From the line containing "(351, 479) = (88, 277): grey" through the last line of the entries below, repeat each line word for word and leave out the rest.

[Information supplied]

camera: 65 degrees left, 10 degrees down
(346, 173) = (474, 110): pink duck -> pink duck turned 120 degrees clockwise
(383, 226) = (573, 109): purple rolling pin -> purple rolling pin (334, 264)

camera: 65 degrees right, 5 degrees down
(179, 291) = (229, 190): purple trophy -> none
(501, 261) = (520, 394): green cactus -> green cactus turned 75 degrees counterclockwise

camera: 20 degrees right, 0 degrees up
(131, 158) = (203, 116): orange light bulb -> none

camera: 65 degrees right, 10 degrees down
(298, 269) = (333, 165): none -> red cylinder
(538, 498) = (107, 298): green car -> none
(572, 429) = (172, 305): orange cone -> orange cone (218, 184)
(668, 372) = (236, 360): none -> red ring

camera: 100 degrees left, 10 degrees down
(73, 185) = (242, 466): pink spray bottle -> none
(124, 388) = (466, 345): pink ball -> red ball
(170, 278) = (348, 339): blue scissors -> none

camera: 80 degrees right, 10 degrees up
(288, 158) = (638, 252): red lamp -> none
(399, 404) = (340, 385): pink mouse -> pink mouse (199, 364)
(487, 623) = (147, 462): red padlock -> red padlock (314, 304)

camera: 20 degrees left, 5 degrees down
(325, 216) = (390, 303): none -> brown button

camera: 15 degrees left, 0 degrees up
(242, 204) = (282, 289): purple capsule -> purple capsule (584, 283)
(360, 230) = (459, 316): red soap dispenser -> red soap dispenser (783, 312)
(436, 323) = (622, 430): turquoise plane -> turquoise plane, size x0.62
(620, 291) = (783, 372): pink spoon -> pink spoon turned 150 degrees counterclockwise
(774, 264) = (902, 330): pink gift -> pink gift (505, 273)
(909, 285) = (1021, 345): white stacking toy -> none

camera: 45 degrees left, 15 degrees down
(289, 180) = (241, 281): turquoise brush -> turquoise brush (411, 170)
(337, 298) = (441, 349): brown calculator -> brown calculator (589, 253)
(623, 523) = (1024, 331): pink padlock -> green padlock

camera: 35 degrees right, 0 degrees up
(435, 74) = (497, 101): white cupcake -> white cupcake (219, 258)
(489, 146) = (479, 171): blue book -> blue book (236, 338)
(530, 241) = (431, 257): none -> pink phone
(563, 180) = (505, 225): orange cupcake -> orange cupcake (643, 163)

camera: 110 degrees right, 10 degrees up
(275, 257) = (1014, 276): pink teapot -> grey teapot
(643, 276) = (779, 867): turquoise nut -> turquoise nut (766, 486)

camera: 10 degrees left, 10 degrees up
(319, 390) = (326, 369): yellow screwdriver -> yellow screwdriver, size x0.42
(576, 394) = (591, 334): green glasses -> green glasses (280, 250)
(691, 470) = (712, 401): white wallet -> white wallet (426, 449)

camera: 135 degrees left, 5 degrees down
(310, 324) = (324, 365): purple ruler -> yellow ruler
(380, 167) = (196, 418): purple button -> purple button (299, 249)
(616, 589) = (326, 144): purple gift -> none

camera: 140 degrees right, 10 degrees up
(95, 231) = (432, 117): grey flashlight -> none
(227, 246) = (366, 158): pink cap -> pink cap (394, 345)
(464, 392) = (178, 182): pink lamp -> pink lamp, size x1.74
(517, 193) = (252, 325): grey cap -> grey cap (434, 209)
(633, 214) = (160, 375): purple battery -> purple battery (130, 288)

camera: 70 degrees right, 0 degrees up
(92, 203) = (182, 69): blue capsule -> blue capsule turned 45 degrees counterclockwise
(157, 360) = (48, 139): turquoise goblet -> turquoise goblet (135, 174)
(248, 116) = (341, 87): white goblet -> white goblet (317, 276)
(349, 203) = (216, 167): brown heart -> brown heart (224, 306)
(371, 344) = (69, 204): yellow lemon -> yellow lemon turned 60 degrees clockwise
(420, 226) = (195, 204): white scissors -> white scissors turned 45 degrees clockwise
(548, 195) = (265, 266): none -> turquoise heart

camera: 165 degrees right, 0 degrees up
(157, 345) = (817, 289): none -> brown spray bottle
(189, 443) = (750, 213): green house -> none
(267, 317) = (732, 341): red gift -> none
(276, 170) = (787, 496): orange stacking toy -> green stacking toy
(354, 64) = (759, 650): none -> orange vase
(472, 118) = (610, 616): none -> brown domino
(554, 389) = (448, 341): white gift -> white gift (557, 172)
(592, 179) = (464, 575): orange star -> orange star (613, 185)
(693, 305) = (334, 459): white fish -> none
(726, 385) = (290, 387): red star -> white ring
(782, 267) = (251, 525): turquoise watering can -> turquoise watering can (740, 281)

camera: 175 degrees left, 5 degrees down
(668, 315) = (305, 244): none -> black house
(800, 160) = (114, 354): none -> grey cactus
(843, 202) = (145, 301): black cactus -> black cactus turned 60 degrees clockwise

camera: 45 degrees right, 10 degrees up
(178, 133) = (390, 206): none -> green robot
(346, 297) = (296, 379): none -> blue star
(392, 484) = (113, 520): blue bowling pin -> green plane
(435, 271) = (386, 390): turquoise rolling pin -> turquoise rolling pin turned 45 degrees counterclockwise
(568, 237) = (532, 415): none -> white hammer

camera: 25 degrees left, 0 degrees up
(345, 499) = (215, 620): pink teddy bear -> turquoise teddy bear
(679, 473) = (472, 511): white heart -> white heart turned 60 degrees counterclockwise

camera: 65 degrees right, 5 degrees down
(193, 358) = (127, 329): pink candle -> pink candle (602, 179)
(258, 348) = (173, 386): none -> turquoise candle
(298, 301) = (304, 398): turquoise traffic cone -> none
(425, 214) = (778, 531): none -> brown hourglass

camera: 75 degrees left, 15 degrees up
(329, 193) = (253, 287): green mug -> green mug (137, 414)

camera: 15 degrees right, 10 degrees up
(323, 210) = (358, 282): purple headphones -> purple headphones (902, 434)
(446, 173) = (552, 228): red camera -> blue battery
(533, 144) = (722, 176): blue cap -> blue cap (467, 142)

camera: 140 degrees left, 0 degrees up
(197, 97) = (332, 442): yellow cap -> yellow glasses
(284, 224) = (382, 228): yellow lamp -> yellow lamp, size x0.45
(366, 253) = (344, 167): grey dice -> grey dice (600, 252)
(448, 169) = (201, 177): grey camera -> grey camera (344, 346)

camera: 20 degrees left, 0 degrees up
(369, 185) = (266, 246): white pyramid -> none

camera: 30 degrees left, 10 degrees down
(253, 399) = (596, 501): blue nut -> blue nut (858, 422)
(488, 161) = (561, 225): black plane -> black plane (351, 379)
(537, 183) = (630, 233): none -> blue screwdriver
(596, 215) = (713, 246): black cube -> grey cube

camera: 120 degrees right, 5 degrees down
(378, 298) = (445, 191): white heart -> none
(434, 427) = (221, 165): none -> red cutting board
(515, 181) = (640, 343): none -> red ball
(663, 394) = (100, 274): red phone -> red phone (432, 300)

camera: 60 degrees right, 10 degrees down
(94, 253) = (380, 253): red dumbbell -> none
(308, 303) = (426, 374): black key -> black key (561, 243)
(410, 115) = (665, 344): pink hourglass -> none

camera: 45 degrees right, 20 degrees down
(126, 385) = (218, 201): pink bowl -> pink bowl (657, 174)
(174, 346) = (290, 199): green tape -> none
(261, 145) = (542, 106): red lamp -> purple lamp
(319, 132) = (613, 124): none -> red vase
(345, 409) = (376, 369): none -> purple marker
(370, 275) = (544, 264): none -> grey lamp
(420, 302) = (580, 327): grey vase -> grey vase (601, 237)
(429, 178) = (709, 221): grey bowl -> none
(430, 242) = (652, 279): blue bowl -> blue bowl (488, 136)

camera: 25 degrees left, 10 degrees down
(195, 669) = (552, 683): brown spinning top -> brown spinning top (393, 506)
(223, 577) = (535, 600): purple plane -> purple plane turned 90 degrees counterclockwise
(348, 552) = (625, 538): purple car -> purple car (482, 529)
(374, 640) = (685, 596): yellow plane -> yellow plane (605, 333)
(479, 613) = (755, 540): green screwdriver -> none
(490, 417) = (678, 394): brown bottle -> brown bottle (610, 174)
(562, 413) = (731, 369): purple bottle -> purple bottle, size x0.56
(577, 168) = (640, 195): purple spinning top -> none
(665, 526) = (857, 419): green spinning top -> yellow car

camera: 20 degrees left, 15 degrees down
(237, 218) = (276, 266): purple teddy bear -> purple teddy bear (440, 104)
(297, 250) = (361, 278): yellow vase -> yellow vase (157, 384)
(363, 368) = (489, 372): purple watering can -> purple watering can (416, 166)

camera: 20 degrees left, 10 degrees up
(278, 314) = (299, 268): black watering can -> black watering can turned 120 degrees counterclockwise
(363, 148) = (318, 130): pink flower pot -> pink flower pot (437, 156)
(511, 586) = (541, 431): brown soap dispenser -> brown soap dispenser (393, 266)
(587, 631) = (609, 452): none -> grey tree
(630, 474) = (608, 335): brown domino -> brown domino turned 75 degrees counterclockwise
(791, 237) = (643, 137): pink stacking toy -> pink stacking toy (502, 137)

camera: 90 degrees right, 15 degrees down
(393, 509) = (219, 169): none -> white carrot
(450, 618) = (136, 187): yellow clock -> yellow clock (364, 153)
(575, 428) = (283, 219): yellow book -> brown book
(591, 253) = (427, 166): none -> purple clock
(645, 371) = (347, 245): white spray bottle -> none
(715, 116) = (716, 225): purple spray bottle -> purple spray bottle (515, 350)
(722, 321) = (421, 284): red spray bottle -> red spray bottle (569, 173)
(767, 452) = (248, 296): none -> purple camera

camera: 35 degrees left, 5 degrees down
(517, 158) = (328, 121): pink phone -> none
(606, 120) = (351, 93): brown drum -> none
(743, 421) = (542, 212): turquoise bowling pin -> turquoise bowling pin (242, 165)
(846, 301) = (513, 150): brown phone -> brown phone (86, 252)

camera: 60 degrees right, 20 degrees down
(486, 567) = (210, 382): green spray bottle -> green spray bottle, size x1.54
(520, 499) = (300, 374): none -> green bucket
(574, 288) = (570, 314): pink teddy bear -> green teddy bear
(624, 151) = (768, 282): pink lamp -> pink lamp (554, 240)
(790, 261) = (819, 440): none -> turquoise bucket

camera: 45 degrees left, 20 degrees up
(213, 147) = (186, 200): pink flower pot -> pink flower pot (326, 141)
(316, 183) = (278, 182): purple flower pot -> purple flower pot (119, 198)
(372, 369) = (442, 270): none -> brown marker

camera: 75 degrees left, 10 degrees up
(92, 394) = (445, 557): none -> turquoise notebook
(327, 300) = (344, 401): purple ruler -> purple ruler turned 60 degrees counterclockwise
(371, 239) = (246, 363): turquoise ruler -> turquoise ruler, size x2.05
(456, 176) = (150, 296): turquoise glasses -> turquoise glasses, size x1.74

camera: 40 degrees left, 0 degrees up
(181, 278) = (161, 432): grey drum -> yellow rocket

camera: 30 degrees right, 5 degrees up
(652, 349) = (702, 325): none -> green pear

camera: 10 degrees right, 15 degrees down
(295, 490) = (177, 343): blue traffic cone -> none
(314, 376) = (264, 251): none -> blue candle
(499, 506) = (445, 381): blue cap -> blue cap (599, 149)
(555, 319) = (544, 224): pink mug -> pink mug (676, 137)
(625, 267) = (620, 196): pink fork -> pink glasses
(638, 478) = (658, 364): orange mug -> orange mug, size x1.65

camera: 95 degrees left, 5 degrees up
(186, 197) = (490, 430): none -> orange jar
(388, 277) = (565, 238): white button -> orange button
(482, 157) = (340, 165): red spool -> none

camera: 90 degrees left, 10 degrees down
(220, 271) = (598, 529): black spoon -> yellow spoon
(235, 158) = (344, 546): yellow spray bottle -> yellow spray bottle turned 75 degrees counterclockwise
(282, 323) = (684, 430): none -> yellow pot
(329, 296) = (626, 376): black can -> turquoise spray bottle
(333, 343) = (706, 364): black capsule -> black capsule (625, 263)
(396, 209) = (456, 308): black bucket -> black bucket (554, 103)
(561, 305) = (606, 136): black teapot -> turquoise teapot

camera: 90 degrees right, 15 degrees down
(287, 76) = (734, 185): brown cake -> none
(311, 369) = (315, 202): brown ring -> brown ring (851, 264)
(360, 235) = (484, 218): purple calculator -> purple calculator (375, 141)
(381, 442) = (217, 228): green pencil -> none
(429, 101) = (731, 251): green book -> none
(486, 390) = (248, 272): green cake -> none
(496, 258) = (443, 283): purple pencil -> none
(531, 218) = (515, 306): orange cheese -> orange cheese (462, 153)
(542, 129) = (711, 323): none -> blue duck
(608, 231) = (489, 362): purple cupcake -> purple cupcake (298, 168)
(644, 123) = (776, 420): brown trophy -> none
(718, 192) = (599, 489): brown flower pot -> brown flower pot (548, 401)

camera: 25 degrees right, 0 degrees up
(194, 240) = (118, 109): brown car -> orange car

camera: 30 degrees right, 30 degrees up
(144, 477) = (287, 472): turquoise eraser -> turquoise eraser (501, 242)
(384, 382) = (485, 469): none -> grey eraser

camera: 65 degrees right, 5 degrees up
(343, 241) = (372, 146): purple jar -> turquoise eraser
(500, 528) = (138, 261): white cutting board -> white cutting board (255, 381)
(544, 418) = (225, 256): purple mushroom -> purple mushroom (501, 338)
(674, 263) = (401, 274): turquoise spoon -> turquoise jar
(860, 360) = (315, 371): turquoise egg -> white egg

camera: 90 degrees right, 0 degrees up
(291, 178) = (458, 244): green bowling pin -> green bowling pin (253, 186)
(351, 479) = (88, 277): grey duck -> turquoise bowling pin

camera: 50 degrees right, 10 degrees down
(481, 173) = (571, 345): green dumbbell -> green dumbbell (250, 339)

[/Information supplied]

*Expected answer*.
(351, 479) = (88, 277): grey duck -> turquoise bowling pin

camera: 50 degrees right, 10 degrees down
(481, 173) = (571, 345): green dumbbell -> green dumbbell (250, 339)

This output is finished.